***** Records for this task *****

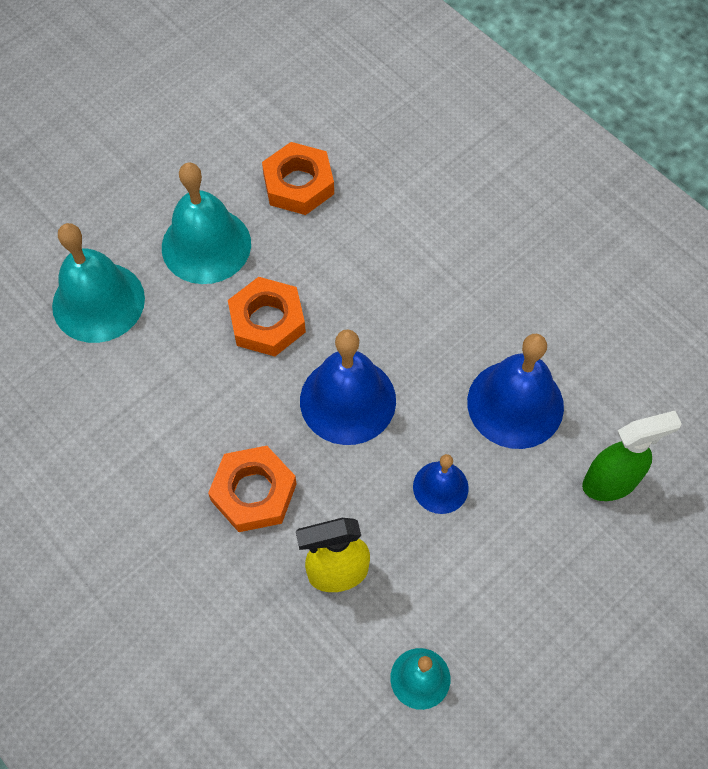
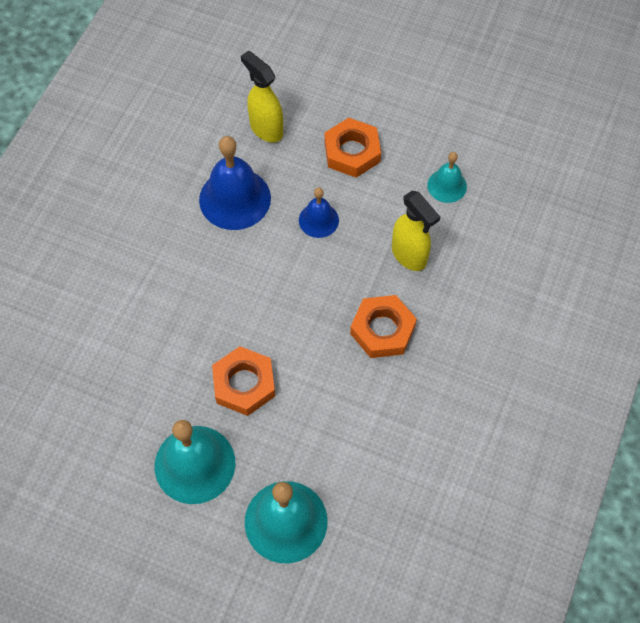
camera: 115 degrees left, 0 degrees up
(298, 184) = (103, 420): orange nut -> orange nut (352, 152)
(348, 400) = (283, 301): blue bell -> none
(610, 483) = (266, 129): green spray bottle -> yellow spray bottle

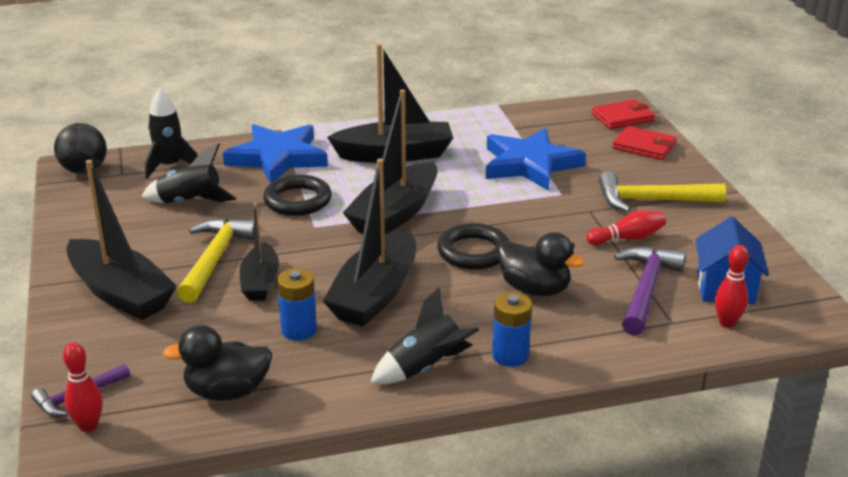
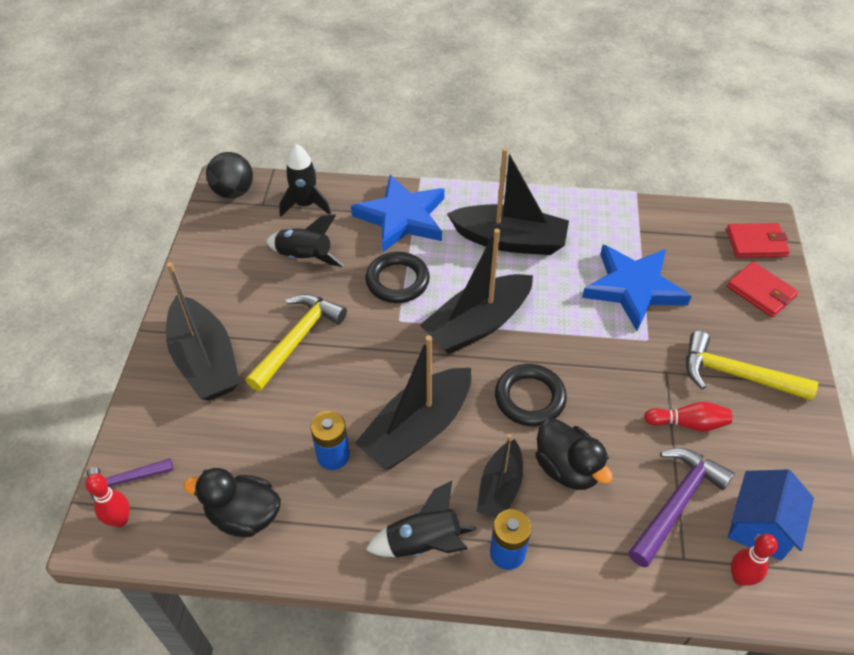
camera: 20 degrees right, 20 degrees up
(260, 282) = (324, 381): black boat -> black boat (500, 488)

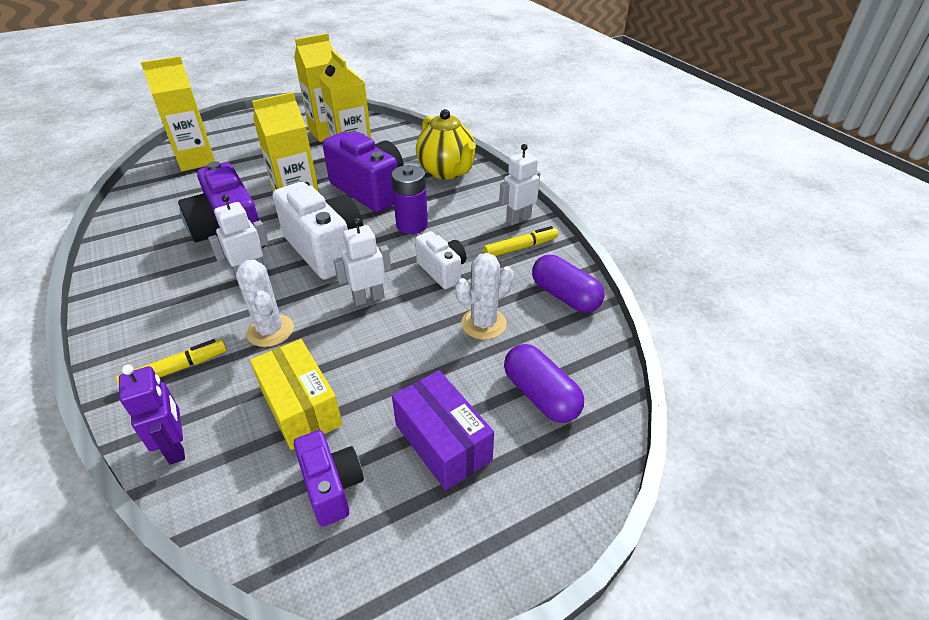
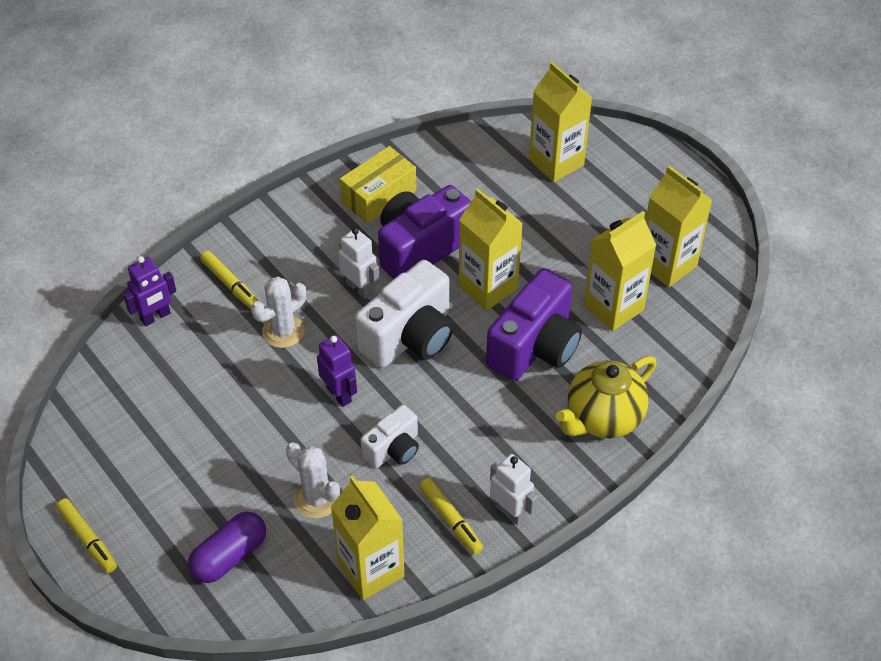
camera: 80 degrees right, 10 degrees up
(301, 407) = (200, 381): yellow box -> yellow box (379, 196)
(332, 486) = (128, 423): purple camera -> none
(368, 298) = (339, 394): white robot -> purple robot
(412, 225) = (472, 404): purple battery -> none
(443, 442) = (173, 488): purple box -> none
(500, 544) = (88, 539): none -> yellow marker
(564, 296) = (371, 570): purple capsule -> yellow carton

*****

● What is being asked:
Every line of the entries that includes "purple" must be copied into the answer.

● Solution:
(332, 486) = (128, 423): purple camera -> none
(368, 298) = (339, 394): white robot -> purple robot
(412, 225) = (472, 404): purple battery -> none
(443, 442) = (173, 488): purple box -> none
(564, 296) = (371, 570): purple capsule -> yellow carton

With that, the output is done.